[Source records]
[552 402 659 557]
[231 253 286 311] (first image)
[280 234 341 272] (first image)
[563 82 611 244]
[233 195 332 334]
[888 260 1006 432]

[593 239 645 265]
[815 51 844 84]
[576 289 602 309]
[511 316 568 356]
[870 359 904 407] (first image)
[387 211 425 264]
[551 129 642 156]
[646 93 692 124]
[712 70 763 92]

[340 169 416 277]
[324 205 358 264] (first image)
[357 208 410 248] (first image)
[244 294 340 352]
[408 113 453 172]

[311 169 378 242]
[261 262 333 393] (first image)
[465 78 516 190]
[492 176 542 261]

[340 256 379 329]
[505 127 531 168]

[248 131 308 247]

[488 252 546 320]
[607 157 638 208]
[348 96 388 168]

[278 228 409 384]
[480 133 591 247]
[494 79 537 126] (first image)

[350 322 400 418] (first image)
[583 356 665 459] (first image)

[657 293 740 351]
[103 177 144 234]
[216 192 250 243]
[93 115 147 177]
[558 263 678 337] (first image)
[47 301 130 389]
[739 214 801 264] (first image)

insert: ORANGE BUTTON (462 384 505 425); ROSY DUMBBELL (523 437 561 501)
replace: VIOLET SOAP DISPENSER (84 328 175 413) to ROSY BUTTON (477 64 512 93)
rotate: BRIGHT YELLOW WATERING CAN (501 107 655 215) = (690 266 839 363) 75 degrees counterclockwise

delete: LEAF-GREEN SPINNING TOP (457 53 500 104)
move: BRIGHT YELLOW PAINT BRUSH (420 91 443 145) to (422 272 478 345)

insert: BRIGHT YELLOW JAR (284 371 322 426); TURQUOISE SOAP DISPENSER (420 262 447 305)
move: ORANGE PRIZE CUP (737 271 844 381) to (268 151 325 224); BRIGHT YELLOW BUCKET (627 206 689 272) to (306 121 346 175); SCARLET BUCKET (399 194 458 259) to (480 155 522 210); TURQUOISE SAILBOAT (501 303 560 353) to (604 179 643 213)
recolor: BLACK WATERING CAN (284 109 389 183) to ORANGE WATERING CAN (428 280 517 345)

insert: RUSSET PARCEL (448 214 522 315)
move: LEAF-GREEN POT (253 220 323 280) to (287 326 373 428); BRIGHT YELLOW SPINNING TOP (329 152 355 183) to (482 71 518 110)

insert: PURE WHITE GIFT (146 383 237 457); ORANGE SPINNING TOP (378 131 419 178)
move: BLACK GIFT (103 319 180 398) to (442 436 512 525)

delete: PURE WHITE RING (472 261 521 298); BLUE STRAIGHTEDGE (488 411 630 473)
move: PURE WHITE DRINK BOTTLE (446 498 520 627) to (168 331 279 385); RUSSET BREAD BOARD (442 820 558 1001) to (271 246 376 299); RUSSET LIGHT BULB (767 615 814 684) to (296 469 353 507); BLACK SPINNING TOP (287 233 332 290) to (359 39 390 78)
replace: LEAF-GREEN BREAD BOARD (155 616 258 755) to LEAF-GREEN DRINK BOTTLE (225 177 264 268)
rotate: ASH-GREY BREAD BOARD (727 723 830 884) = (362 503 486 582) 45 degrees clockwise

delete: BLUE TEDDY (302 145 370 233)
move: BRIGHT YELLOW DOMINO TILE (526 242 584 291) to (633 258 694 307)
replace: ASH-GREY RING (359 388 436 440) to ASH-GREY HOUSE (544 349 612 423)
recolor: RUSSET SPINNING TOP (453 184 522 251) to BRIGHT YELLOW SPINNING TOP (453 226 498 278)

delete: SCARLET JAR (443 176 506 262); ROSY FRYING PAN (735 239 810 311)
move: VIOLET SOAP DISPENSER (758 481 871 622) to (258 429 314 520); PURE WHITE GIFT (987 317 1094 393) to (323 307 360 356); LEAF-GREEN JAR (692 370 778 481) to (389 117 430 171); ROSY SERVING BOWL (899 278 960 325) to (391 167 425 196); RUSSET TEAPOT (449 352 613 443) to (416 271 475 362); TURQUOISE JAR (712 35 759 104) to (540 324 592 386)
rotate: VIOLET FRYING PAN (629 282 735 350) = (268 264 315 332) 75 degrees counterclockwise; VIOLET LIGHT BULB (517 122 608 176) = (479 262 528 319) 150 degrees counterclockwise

> **PROBLEM DETAILS**: The answer must be a single number: how many lines in the records above contain the word "BUTTON".

> **RESPONSE AREA**: 2